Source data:
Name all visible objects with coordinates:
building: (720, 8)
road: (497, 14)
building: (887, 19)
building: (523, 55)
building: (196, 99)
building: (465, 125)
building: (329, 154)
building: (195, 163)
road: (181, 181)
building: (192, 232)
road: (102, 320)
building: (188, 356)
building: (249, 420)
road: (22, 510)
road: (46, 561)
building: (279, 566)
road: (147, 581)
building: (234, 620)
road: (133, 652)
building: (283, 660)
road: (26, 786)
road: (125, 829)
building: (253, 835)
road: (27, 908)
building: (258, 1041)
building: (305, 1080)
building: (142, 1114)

- _Exercise brief_: Print every record exactly as written.

- _Solution_:
Name all visible objects with coordinates:
building: (720, 8)
road: (497, 14)
building: (887, 19)
building: (523, 55)
building: (196, 99)
building: (465, 125)
building: (329, 154)
building: (195, 163)
road: (181, 181)
building: (192, 232)
road: (102, 320)
building: (188, 356)
building: (249, 420)
road: (22, 510)
road: (46, 561)
building: (279, 566)
road: (147, 581)
building: (234, 620)
road: (133, 652)
building: (283, 660)
road: (26, 786)
road: (125, 829)
building: (253, 835)
road: (27, 908)
building: (258, 1041)
building: (305, 1080)
building: (142, 1114)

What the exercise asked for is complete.